* [INPUT]

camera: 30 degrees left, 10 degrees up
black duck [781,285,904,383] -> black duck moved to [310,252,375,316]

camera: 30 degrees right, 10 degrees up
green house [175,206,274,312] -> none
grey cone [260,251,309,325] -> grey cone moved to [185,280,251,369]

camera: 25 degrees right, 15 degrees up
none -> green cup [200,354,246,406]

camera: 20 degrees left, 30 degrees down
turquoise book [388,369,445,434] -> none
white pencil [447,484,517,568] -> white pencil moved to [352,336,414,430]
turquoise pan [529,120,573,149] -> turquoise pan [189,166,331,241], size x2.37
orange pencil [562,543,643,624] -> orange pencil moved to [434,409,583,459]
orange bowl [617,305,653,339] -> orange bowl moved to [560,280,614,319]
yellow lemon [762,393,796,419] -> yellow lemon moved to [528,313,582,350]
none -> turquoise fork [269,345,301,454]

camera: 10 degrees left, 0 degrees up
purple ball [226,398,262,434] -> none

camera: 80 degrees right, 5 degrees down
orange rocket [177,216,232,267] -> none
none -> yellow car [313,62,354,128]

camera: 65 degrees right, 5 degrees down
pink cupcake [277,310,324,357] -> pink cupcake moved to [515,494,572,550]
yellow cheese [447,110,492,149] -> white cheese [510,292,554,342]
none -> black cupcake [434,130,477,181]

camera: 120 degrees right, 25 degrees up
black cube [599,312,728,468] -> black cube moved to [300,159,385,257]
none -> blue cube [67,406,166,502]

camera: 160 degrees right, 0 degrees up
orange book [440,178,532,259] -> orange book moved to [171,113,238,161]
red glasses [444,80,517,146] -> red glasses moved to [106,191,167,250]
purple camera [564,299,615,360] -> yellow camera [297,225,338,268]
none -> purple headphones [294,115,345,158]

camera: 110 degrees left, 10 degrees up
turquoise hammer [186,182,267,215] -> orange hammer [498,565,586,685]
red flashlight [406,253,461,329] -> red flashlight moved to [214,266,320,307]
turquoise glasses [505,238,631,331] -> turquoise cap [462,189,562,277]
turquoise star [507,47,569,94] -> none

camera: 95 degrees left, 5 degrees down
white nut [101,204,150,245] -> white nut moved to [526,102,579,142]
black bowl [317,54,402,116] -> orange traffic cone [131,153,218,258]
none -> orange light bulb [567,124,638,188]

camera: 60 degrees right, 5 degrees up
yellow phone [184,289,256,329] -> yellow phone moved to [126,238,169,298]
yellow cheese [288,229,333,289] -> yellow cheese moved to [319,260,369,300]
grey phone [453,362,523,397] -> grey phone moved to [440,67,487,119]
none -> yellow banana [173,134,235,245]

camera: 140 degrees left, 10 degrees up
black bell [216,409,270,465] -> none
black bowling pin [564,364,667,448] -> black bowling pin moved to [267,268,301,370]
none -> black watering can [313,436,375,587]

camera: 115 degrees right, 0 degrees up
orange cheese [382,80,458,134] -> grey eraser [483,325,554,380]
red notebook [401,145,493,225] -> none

* [WHAT YOU NEED TO DO] Take the entries above and copy out all lines with the string "left".

* [COMPLETED TASK]
camera: 30 degrees left, 10 degrees up
camera: 20 degrees left, 30 degrees down
camera: 10 degrees left, 0 degrees up
camera: 110 degrees left, 10 degrees up
camera: 95 degrees left, 5 degrees down
camera: 140 degrees left, 10 degrees up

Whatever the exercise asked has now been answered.